__Problem requirements__
Please give the number of lines in the listing that include the word "orange", with no other words.

__Records for the task__
══════════════════════════════

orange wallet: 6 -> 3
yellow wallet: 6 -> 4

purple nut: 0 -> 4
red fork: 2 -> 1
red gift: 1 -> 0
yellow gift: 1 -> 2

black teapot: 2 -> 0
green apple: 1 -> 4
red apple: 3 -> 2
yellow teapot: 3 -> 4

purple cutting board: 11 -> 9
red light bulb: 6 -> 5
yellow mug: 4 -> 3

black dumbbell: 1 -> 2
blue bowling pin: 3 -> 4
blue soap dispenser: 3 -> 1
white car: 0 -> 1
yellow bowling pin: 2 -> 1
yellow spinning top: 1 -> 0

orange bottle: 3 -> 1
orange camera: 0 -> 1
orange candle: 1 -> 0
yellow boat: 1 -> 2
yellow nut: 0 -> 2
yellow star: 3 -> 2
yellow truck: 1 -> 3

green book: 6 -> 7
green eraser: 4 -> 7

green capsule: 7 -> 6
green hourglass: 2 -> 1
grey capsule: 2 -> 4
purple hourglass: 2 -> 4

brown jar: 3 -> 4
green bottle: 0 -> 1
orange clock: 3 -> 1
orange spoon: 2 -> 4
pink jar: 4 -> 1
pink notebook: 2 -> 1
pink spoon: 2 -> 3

══════════════════════════════

__Solved exercise__
6